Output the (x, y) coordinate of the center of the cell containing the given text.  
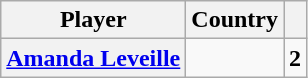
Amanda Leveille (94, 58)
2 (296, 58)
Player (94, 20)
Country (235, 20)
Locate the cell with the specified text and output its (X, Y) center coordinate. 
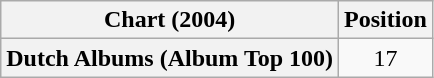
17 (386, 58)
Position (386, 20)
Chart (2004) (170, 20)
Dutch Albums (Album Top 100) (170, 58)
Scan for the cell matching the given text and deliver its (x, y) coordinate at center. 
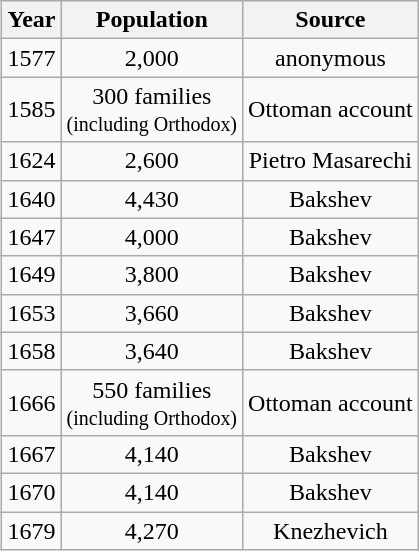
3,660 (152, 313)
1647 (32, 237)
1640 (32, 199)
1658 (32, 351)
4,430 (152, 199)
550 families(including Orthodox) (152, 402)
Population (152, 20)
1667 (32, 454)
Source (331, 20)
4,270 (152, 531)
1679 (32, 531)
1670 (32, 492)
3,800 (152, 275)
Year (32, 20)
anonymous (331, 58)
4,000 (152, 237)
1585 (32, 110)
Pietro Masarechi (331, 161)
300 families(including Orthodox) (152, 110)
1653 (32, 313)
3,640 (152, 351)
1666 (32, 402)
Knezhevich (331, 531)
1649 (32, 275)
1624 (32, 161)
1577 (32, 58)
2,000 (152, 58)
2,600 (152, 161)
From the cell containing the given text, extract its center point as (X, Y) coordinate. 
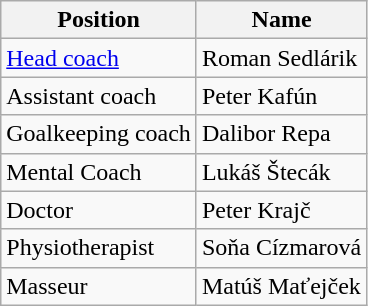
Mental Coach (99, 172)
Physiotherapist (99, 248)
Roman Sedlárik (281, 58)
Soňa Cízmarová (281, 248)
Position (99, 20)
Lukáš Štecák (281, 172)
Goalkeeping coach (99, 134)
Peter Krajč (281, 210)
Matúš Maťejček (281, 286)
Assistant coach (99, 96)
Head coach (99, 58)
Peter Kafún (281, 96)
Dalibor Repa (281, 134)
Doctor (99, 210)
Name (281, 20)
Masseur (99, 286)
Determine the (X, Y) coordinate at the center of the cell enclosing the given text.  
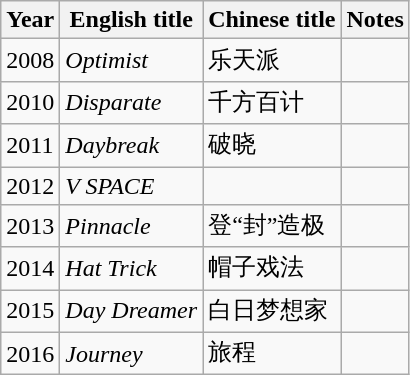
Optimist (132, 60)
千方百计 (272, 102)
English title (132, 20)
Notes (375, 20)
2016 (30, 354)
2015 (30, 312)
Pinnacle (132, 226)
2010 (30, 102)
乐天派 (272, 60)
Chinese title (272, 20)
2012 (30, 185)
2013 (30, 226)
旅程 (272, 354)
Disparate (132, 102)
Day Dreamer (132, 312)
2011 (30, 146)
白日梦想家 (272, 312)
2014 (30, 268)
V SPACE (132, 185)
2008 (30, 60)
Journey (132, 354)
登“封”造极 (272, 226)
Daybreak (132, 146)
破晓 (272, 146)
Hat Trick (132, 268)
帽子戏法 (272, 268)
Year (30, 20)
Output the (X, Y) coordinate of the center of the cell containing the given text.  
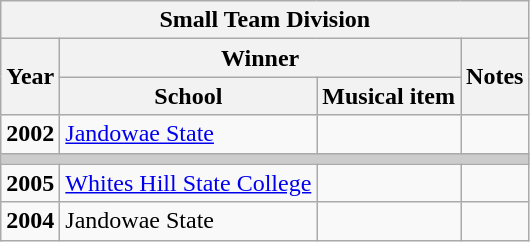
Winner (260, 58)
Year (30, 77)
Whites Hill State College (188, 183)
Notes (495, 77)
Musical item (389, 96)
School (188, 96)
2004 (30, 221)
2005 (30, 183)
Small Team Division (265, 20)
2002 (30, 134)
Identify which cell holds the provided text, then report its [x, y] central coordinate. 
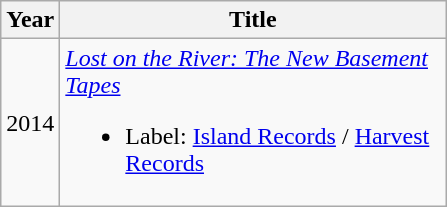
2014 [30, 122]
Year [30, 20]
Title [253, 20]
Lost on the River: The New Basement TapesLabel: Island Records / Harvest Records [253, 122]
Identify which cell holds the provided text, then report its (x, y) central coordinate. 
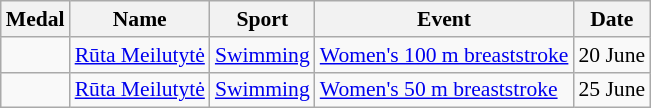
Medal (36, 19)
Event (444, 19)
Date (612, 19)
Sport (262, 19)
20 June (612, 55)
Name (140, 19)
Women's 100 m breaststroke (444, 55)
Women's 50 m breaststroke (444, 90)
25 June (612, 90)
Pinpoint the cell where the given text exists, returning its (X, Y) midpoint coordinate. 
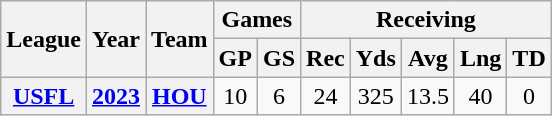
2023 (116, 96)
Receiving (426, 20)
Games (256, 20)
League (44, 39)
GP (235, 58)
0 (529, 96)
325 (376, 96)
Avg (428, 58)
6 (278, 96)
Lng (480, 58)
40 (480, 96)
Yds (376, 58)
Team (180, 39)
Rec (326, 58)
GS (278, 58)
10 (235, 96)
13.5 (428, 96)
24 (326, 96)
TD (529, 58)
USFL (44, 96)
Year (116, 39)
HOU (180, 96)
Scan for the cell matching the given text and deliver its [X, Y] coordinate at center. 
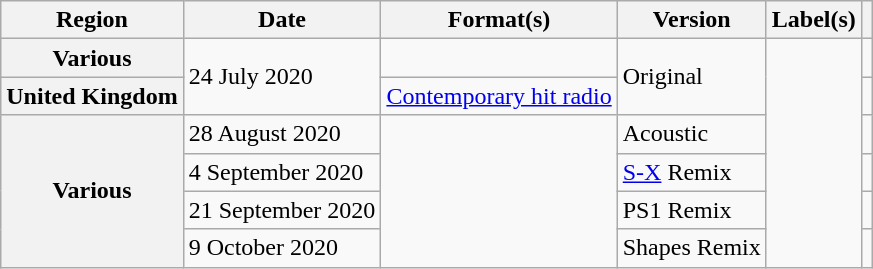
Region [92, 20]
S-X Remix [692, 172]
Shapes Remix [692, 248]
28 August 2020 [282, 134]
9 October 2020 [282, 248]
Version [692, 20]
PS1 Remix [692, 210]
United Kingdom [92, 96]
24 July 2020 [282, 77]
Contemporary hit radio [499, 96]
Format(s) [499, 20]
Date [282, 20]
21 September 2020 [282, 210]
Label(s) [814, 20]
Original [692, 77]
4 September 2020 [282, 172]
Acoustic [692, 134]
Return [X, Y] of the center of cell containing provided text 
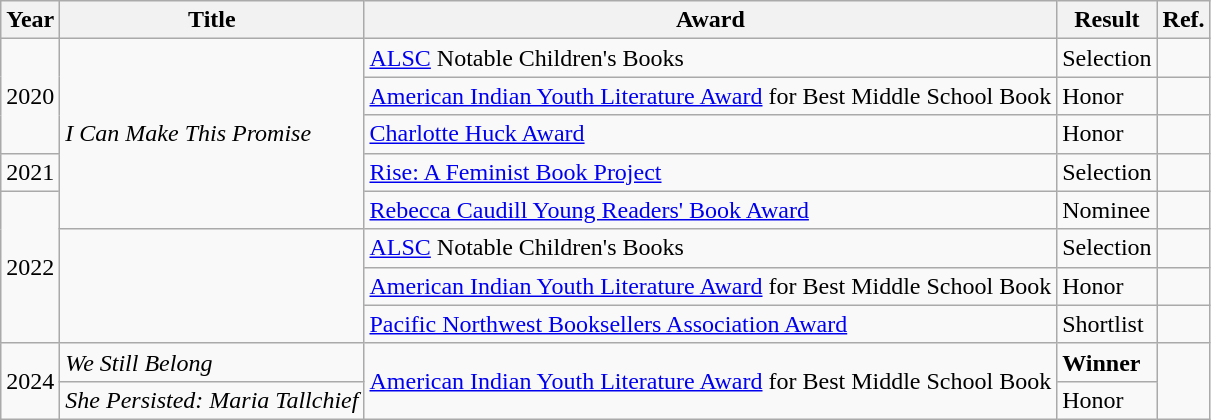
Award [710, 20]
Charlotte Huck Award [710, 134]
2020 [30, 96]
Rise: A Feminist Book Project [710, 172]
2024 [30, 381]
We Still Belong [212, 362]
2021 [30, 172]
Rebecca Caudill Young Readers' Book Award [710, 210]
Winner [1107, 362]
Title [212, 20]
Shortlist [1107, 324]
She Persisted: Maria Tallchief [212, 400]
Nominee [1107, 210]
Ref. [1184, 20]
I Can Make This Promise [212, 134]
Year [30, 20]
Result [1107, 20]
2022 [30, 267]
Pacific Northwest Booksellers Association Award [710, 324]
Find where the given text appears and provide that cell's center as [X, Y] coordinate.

=====

Task brief:
Could you present the stretch of material from its start through the line containing "Locate the cell" as a Markdown table with the columns Row and Material line, one numbered row per line, skipping blank lines and leaving out the pictures?

Answer to the problem:
| Row | Material line |
|---|---|
| 1 | Output the (x, y) coordinate of the center of the cell containing the given text.   |
| 2 | Amanda Leveille (94, 58) |
| 3 | 2 (296, 58) |
| 4 | Player (94, 20) |
| 5 | Country (235, 20) |
| 6 | Locate the cell with the specified text and output its (X, Y) center coordinate.  |